## [The problem]
When you reach the line that contains "R4: 10k (N009, N012) -> 10k (N010, N012)" in the entries below, begin returning lines exactly as written and continue through the last one.

### Task data

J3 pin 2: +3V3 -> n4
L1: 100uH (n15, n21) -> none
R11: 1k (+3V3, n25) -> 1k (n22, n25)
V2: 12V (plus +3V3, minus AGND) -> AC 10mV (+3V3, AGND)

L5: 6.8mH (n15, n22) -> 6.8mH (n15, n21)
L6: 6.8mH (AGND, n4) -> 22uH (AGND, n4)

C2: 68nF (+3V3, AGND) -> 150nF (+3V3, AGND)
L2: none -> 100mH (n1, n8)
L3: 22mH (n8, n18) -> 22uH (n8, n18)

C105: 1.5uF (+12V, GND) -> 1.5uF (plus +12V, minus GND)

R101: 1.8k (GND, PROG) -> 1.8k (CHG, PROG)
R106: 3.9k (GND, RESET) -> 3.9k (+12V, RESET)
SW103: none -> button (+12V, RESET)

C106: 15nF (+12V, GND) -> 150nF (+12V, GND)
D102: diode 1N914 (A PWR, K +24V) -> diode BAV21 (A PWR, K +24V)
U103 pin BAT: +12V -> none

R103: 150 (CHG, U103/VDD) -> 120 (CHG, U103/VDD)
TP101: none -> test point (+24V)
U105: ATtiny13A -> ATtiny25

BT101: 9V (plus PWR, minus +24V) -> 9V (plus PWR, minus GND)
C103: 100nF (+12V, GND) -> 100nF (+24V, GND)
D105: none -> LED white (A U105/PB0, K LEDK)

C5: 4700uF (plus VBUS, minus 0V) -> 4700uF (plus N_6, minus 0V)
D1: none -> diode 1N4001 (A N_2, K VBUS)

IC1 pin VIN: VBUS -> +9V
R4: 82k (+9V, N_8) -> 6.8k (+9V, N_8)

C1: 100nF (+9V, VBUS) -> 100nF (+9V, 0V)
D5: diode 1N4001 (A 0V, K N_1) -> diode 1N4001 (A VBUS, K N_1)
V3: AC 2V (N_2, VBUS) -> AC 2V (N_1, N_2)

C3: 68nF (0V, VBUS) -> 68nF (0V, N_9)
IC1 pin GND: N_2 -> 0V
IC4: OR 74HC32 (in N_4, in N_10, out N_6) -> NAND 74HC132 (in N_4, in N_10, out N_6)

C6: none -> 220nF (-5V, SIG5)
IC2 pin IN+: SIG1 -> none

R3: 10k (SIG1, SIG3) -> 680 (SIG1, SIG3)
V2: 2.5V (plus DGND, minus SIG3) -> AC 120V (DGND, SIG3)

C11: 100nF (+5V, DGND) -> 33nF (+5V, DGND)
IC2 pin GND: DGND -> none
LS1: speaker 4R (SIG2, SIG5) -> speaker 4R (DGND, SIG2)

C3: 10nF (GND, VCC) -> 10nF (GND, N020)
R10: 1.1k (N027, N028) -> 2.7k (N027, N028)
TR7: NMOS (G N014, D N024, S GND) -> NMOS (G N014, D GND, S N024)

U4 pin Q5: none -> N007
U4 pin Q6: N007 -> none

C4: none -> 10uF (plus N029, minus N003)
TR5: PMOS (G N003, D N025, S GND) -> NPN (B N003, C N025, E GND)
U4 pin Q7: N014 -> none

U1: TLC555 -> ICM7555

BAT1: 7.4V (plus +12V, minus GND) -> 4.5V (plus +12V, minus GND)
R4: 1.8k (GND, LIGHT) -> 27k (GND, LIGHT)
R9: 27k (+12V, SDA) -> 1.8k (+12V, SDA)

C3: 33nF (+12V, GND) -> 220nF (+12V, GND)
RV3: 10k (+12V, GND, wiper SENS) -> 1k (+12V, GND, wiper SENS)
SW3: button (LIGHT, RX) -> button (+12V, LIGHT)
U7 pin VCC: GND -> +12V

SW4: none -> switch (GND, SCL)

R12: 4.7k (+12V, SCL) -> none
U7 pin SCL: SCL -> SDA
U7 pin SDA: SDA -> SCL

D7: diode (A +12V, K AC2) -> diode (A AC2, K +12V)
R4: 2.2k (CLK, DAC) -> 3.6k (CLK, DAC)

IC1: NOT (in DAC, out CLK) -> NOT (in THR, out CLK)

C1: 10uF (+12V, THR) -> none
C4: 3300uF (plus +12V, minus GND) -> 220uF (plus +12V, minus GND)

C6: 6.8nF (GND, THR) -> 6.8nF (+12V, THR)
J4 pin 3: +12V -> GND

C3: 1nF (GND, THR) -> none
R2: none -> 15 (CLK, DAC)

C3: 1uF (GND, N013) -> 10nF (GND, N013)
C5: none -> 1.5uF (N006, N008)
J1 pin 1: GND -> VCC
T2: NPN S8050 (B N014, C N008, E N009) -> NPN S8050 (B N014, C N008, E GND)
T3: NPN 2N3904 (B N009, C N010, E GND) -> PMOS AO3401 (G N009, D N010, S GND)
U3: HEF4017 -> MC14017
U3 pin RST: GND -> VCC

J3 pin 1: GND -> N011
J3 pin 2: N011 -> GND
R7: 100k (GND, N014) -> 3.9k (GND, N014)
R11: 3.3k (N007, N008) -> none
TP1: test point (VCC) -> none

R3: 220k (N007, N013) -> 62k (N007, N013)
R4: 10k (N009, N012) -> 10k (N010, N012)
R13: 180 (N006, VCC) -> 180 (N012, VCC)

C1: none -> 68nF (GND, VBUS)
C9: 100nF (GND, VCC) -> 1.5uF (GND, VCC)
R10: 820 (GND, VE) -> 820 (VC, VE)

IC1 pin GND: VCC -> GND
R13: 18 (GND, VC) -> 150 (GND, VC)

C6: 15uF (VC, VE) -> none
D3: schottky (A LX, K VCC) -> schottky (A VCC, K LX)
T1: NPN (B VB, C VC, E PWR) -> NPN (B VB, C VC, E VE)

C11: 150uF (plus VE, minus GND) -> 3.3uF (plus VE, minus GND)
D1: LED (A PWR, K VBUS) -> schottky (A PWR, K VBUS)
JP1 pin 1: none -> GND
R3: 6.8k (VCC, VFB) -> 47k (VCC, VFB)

######

## [Answer to this problem]
R4: 10k (N009, N012) -> 10k (N010, N012)
R13: 180 (N006, VCC) -> 180 (N012, VCC)

C1: none -> 68nF (GND, VBUS)
C9: 100nF (GND, VCC) -> 1.5uF (GND, VCC)
R10: 820 (GND, VE) -> 820 (VC, VE)

IC1 pin GND: VCC -> GND
R13: 18 (GND, VC) -> 150 (GND, VC)

C6: 15uF (VC, VE) -> none
D3: schottky (A LX, K VCC) -> schottky (A VCC, K LX)
T1: NPN (B VB, C VC, E PWR) -> NPN (B VB, C VC, E VE)

C11: 150uF (plus VE, minus GND) -> 3.3uF (plus VE, minus GND)
D1: LED (A PWR, K VBUS) -> schottky (A PWR, K VBUS)
JP1 pin 1: none -> GND
R3: 6.8k (VCC, VFB) -> 47k (VCC, VFB)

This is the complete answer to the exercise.